**Work required**.
Please report every line below that contains the string "numericTimeSignature", copying each such line in full. Case counts.

**Data provided**.
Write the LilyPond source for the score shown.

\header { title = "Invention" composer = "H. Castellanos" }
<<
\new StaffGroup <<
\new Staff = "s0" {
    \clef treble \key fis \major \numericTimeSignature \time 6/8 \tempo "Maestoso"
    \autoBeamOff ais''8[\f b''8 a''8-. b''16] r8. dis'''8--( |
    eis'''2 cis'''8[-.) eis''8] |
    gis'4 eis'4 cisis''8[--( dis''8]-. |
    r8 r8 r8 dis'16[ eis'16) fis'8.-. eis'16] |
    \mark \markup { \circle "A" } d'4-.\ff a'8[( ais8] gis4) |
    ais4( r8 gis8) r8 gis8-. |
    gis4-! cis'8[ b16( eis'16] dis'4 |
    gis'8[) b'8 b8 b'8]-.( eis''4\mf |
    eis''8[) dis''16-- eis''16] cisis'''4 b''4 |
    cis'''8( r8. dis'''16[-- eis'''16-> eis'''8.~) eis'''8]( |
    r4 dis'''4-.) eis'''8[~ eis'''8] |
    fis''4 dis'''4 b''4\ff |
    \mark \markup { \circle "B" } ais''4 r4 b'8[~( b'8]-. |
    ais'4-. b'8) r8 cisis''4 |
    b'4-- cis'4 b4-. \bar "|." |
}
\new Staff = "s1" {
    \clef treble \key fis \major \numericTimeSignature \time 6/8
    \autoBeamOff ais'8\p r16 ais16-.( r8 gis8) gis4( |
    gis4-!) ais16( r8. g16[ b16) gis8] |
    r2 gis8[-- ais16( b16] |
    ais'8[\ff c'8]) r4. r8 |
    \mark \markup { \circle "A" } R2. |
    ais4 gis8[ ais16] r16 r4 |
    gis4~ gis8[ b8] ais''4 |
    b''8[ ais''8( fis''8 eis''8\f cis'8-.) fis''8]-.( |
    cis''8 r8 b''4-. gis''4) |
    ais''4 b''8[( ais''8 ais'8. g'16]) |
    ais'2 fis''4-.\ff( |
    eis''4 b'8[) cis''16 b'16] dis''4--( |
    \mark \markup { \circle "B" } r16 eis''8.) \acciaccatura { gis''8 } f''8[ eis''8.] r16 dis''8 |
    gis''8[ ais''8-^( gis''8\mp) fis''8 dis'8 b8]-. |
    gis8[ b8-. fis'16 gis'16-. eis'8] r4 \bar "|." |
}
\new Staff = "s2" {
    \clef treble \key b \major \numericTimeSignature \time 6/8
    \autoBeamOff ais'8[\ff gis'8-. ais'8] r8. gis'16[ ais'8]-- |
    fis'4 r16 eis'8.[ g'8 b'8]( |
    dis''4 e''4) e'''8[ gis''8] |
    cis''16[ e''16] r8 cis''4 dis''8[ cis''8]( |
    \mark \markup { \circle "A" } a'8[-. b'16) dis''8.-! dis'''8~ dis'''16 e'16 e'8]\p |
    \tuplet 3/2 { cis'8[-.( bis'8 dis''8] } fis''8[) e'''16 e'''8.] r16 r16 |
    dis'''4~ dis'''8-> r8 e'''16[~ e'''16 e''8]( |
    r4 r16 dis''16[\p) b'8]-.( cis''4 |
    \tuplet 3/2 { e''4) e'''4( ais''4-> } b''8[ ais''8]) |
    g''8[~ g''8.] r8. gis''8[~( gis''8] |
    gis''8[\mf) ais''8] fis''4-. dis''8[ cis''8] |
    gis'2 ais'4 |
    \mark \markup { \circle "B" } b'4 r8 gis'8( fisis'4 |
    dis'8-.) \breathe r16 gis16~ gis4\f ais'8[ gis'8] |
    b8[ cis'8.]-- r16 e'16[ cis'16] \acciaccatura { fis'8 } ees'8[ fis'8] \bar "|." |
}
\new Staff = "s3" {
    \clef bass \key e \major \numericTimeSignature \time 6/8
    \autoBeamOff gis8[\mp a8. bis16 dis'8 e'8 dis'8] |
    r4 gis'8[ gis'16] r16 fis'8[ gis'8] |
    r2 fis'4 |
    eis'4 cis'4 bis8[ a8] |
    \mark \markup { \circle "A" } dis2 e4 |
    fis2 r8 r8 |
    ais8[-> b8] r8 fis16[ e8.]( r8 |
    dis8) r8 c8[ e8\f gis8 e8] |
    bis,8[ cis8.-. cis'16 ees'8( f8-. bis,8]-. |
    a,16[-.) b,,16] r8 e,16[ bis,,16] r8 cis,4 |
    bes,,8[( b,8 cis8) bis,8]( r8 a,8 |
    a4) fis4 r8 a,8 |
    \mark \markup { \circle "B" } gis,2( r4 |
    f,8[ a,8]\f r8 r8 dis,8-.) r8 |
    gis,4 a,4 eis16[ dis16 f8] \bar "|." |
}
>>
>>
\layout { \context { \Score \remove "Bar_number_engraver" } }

**Reply**.
    \clef treble \key fis \major \numericTimeSignature \time 6/8 \tempo "Maestoso"
    \clef treble \key fis \major \numericTimeSignature \time 6/8
    \clef treble \key b \major \numericTimeSignature \time 6/8
    \clef bass \key e \major \numericTimeSignature \time 6/8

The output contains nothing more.